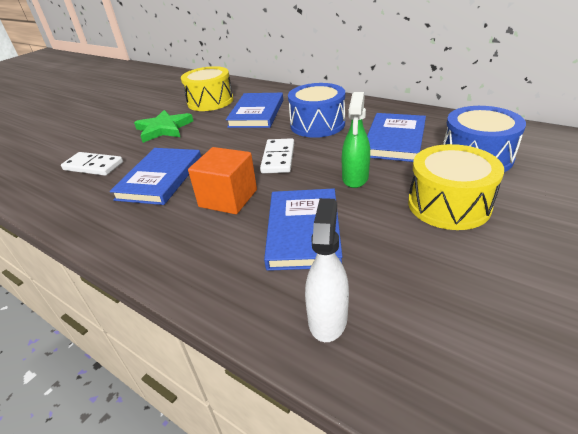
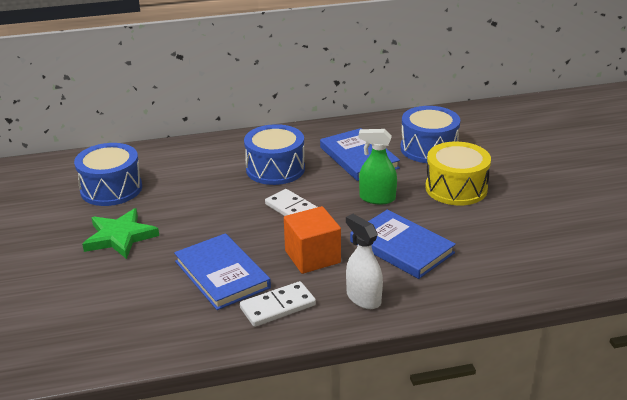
camera: 50 degrees left, 5 degrees down
(93, 166) = (122, 302): white domino -> white domino (278, 307)
(210, 101) = (111, 189): yellow drum -> blue drum
(256, 113) = (194, 181): blue book -> none
(327, 318) = (485, 278): white spray bottle -> white spray bottle (363, 298)
(355, 178) = (377, 198): green spray bottle -> green spray bottle turned 135 degrees clockwise

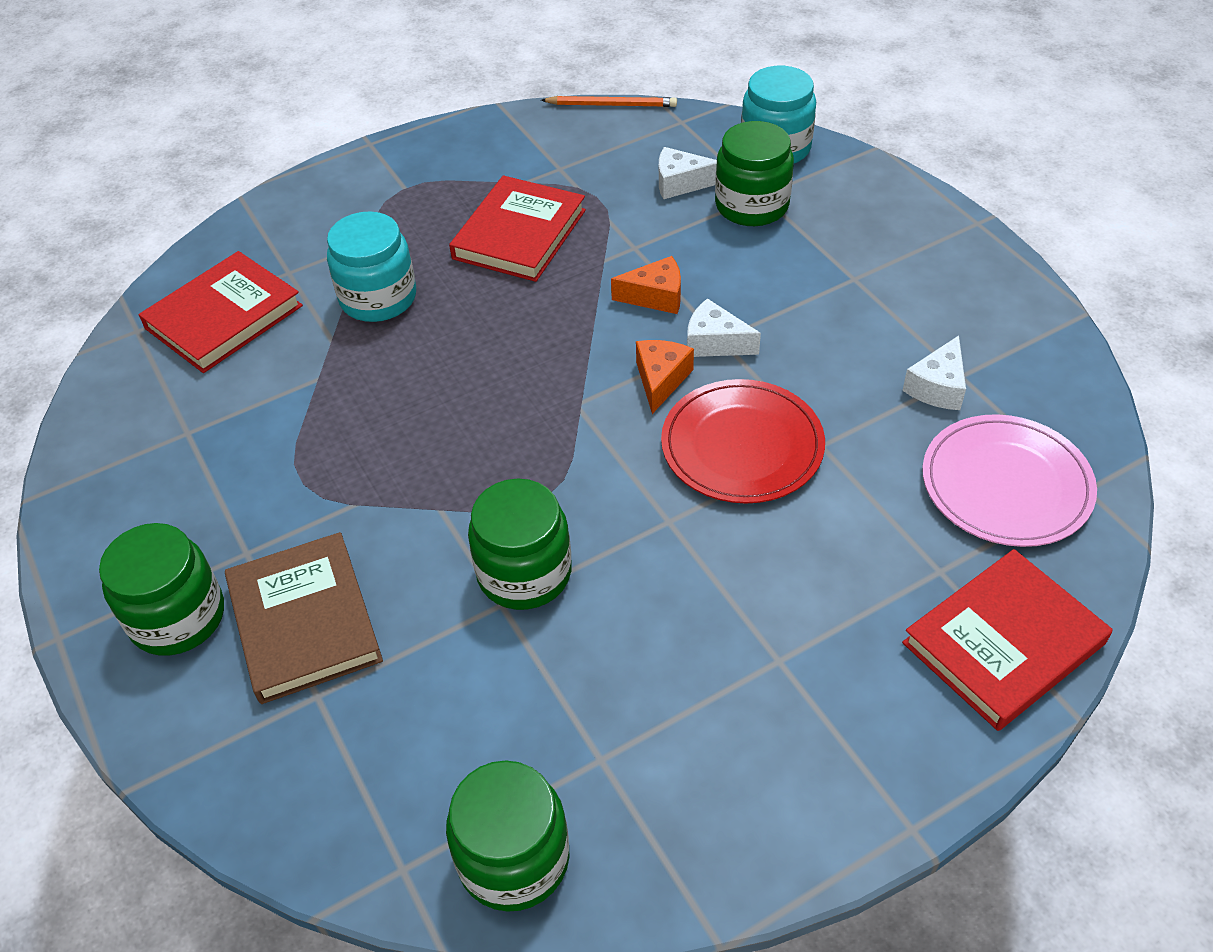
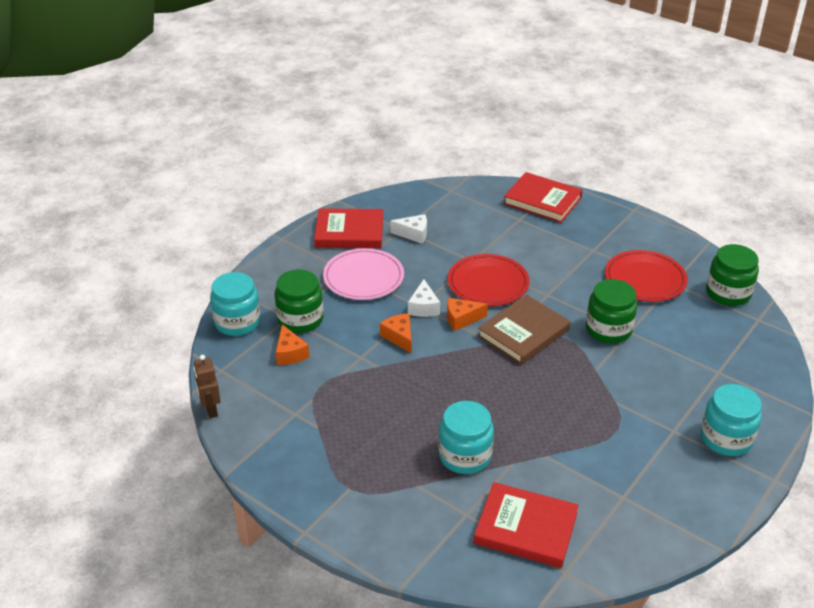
camera: 115 degrees left, 10 degrees down
(177, 617) = (726, 438): green jar -> turquoise jar
(304, 621) = (690, 391): brown book -> brown book (523, 333)
(519, 234) = (372, 410): red book -> red book (349, 232)
(611, 105) = (211, 410): orange pencil -> brown robot
(638, 711) = (645, 279): none -> red plate
(680, 183) = (290, 353): white cheese -> orange cheese
(1006, 484) = (461, 209): pink plate -> pink plate (363, 277)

::::::::::

Required action
Retype all of the entries exactly as written, leaving out any images.

Task solution
camera: 50 degrees left, 5 degrees down
(93, 166) = (122, 302): white domino -> white domino (278, 307)
(210, 101) = (111, 189): yellow drum -> blue drum
(256, 113) = (194, 181): blue book -> none
(327, 318) = (485, 278): white spray bottle -> white spray bottle (363, 298)
(355, 178) = (377, 198): green spray bottle -> green spray bottle turned 135 degrees clockwise

camera: 115 degrees left, 10 degrees down
(177, 617) = (726, 438): green jar -> turquoise jar
(304, 621) = (690, 391): brown book -> brown book (523, 333)
(519, 234) = (372, 410): red book -> red book (349, 232)
(611, 105) = (211, 410): orange pencil -> brown robot
(638, 711) = (645, 279): none -> red plate
(680, 183) = (290, 353): white cheese -> orange cheese
(1006, 484) = (461, 209): pink plate -> pink plate (363, 277)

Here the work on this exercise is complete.